** Exercise instructions **
Return every line of the data below exactly, but do not include the images.

** Input data **
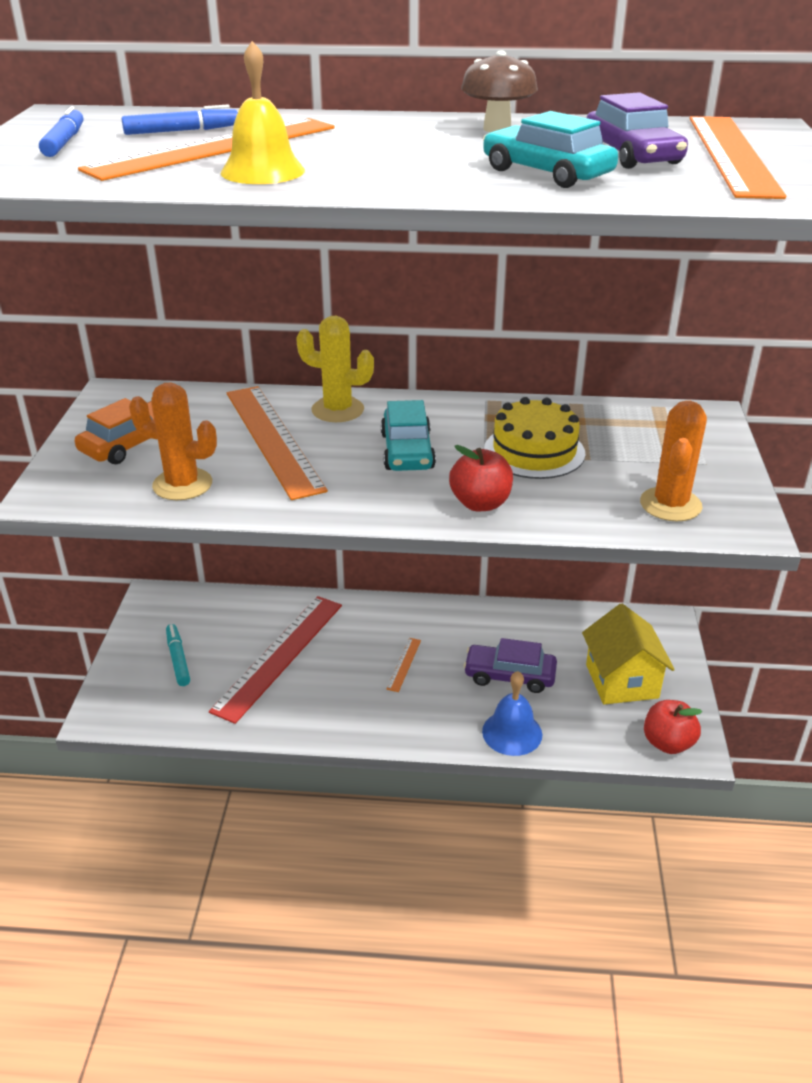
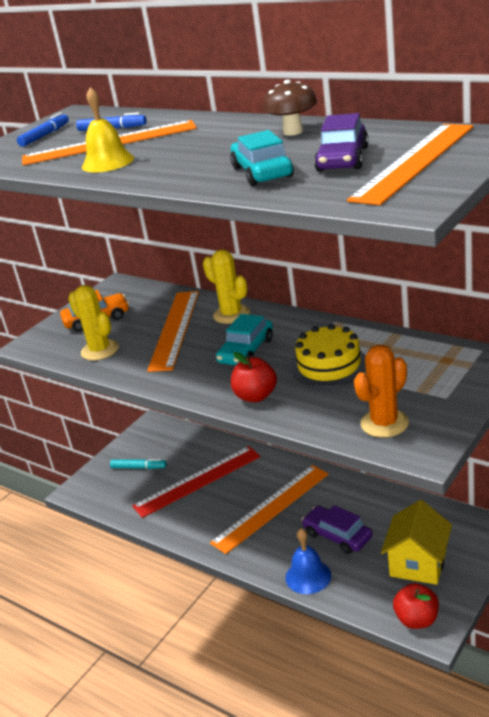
camera: 35 degrees right, 5 degrees down
(178, 659) = (139, 467): turquoise marker -> turquoise marker turned 90 degrees clockwise
(182, 484) = (100, 350): orange cactus -> yellow cactus
(404, 664) = (271, 508): orange ruler -> orange ruler, size x2.49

** Result of the exercise **
camera: 35 degrees right, 5 degrees down
(178, 659) = (139, 467): turquoise marker -> turquoise marker turned 90 degrees clockwise
(182, 484) = (100, 350): orange cactus -> yellow cactus
(404, 664) = (271, 508): orange ruler -> orange ruler, size x2.49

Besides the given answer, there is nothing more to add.